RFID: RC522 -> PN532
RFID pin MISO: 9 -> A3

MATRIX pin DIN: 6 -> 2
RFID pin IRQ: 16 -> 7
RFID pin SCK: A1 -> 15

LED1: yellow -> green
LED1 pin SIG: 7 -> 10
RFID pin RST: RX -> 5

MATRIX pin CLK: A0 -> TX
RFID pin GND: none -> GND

• DESCRIPTION OF THE TASK
In the material above, find the line with "LED1 pin SIG: 7 -> 10"; then copy it and every line after it, exactly, through the end.

• EXERCISE ANSWER
LED1 pin SIG: 7 -> 10
RFID pin RST: RX -> 5

MATRIX pin CLK: A0 -> TX
RFID pin GND: none -> GND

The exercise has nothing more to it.